Assignment:
Lines below containing the word "white" should be copied out.

Data provided:
________
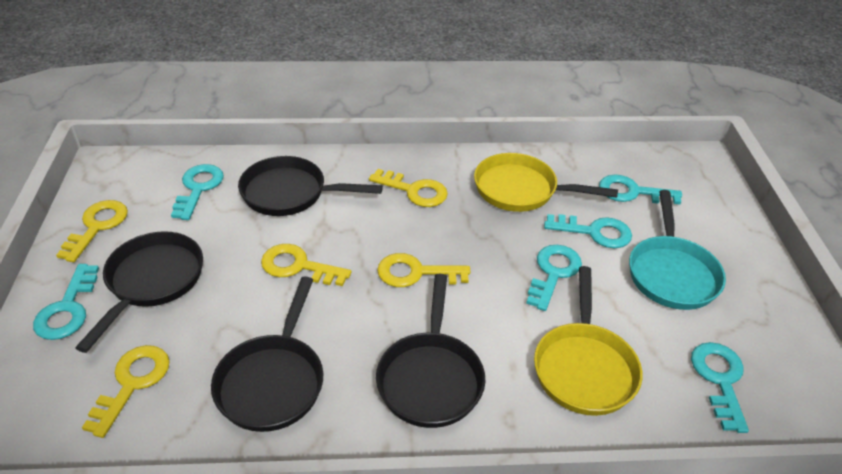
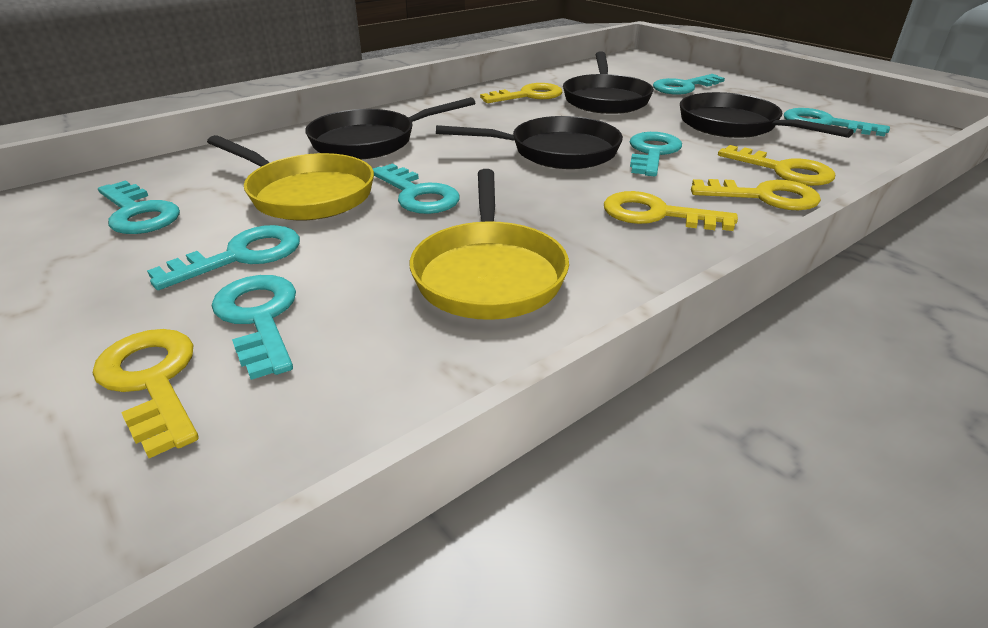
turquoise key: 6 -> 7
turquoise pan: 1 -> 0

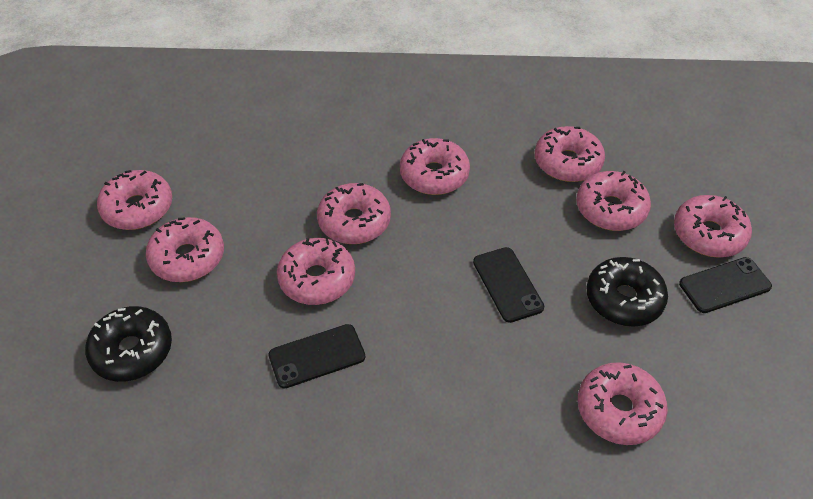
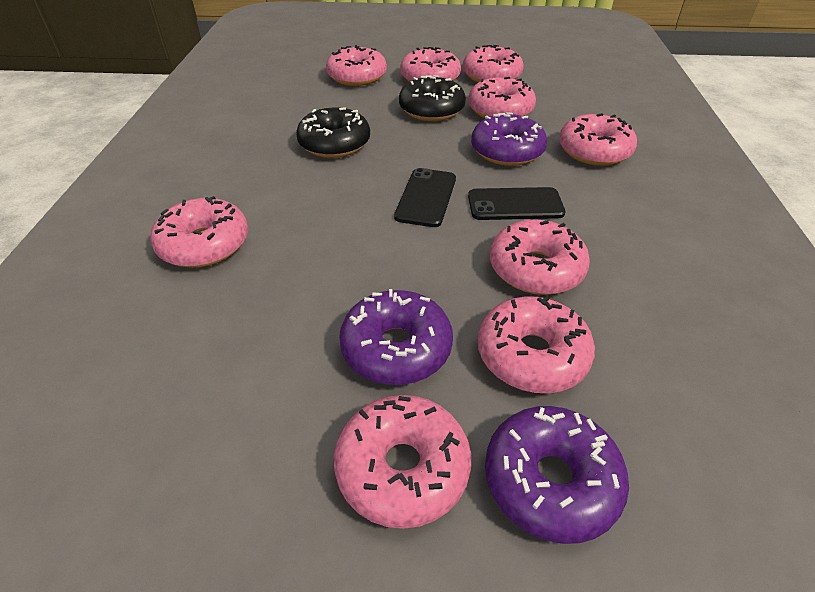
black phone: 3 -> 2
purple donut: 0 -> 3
________
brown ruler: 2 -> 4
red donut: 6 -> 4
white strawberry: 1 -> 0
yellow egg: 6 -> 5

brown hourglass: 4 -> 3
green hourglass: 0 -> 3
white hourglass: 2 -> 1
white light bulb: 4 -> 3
________
Problem solution:
white strawberry: 1 -> 0
white hourglass: 2 -> 1
white light bulb: 4 -> 3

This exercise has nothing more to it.